Data records Block Start

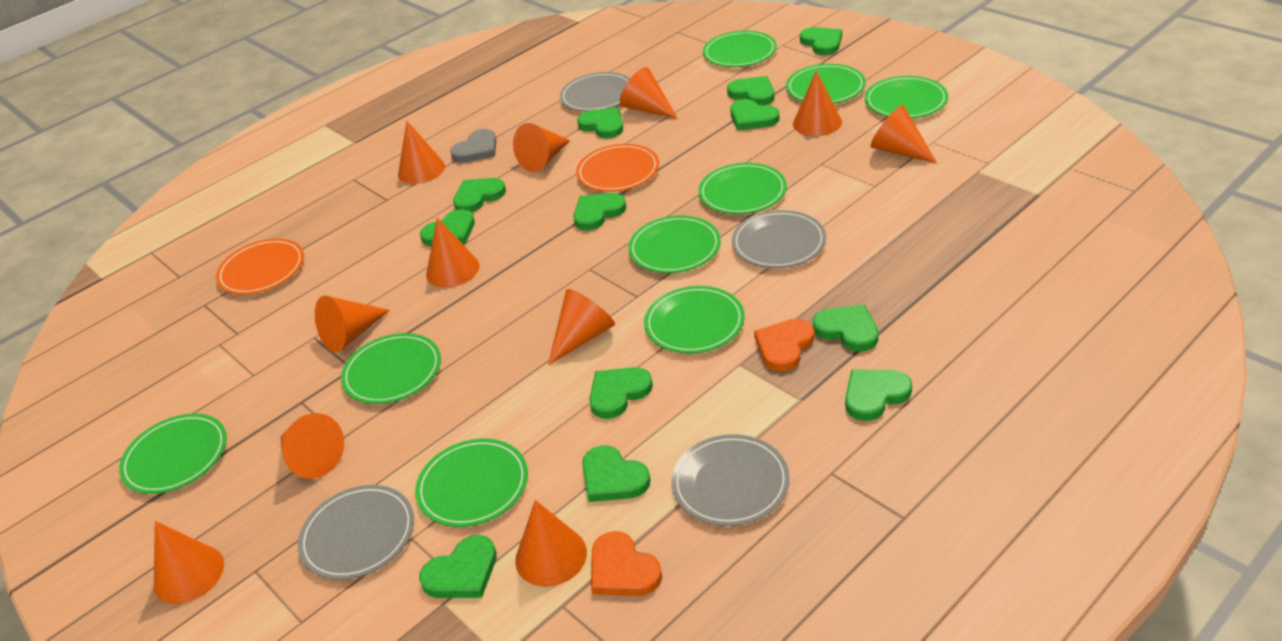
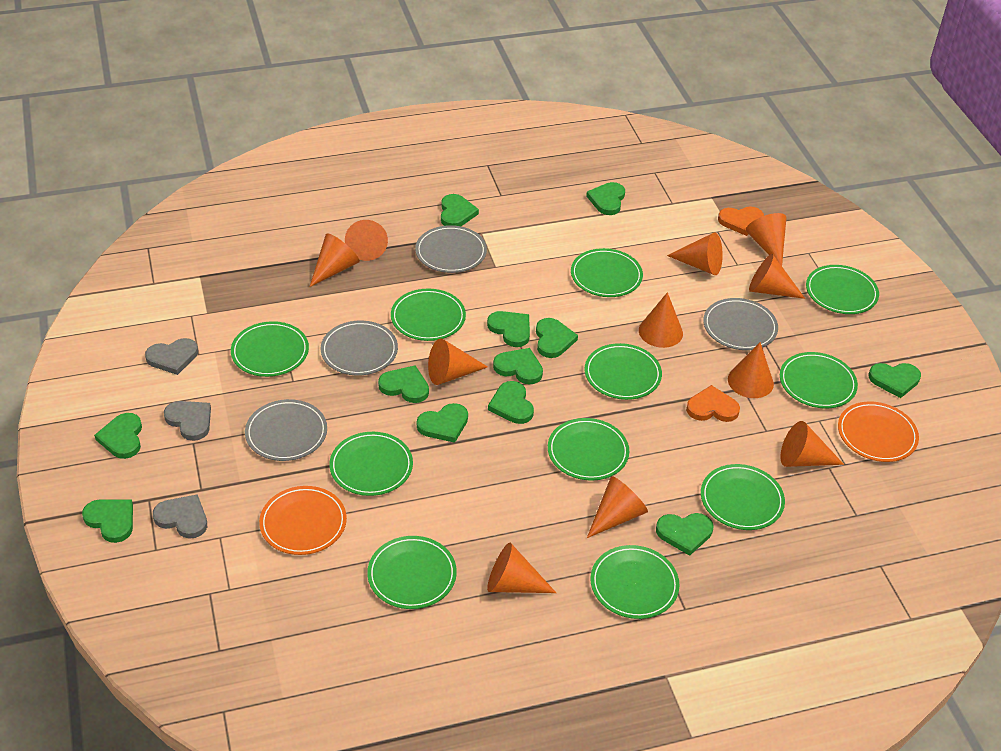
green plate: 9 -> 11
grey heart: 1 -> 3

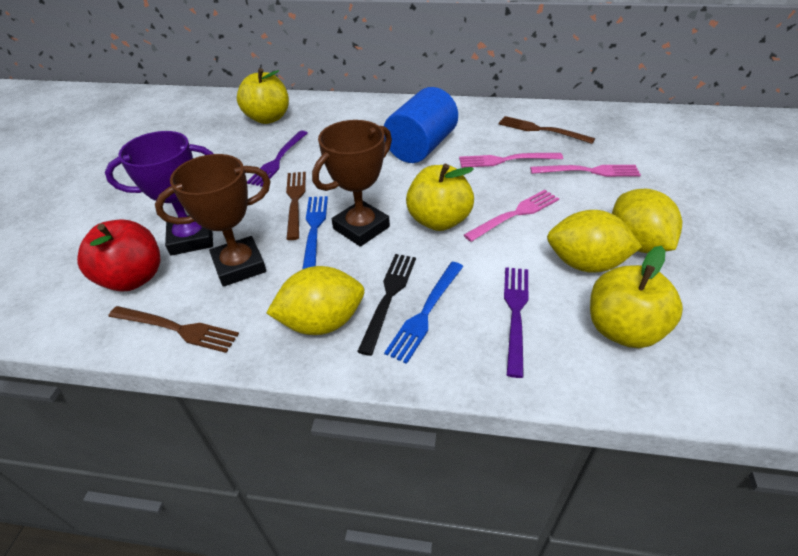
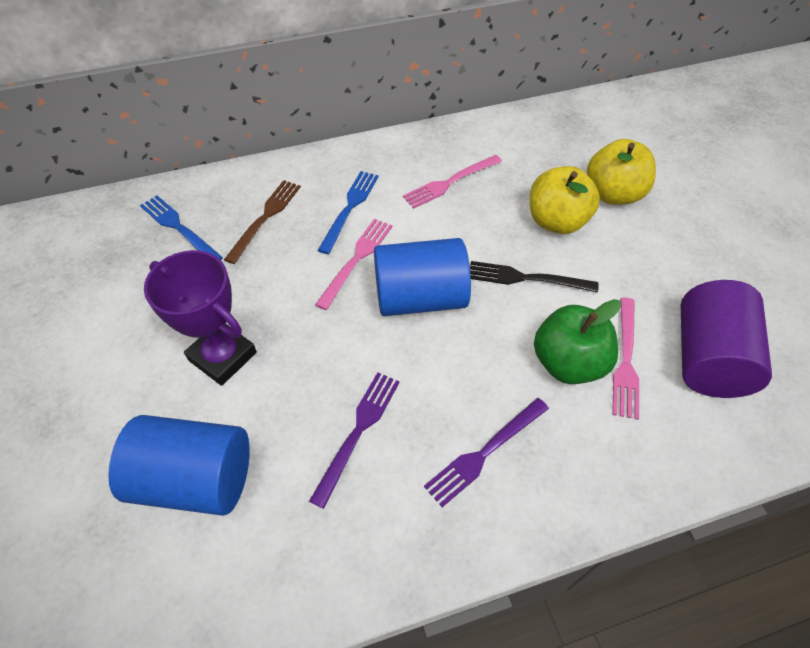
blue cylinder: 1 -> 2
brown fork: 3 -> 1
brown trophy: 2 -> 0
green apple: 0 -> 1
purple cylinder: 0 -> 1
red apple: 1 -> 0
yellow apple: 3 -> 2
yellow lemon: 3 -> 0

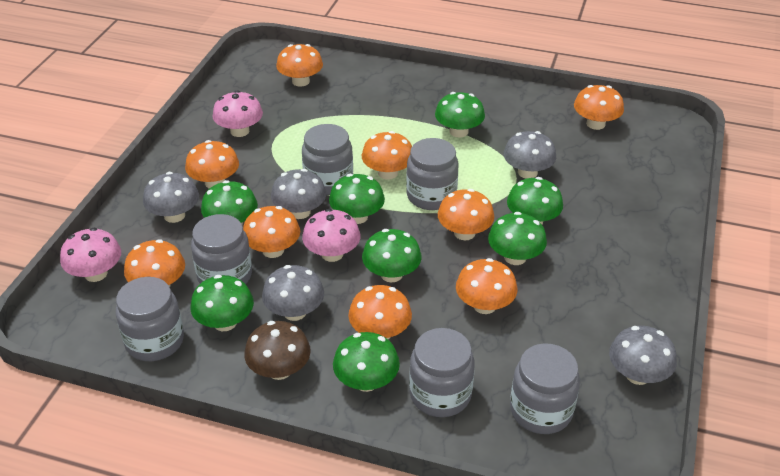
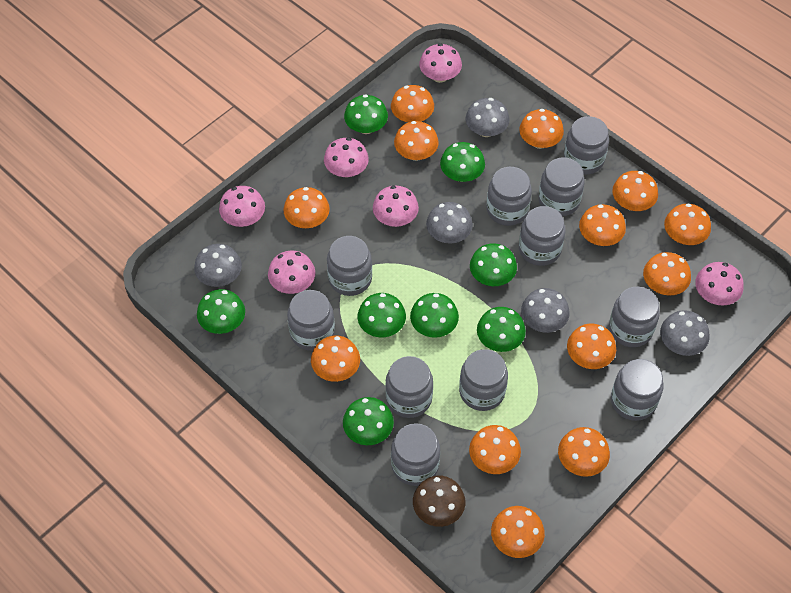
grey jar: 6 -> 11
orange mushroom: 9 -> 13
pink mushroom: 3 -> 6

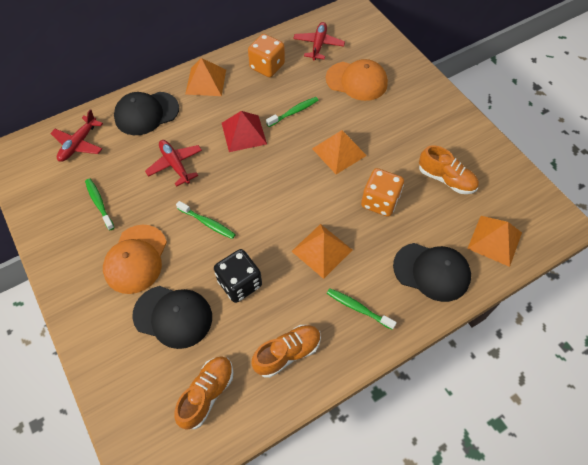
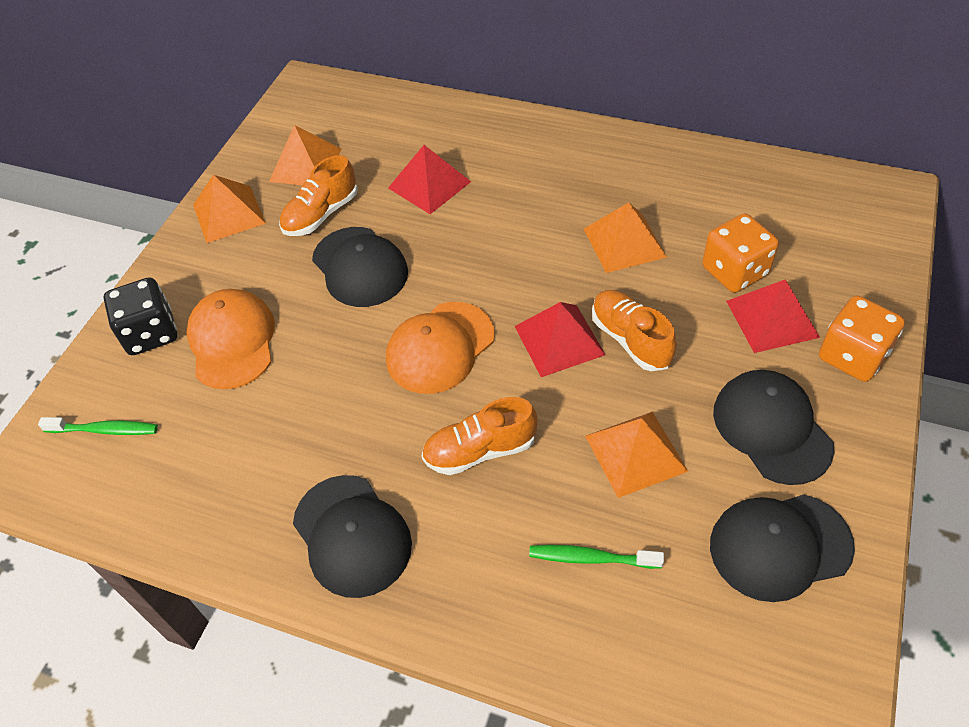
black cap: 3 -> 4
green toothbrush: 4 -> 2
red plane: 3 -> 0
red pyramid: 1 -> 3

Data records Block End

What to do:
What you need to produce is an exact copy of the entries above, limited to the lines from the one with "brown fork: 3 -> 1" up to and including the one with "green toothbrush: 4 -> 2", without pictures.

Result of the task:
brown fork: 3 -> 1
brown trophy: 2 -> 0
green apple: 0 -> 1
purple cylinder: 0 -> 1
red apple: 1 -> 0
yellow apple: 3 -> 2
yellow lemon: 3 -> 0

grey jar: 6 -> 11
orange mushroom: 9 -> 13
pink mushroom: 3 -> 6

black cap: 3 -> 4
green toothbrush: 4 -> 2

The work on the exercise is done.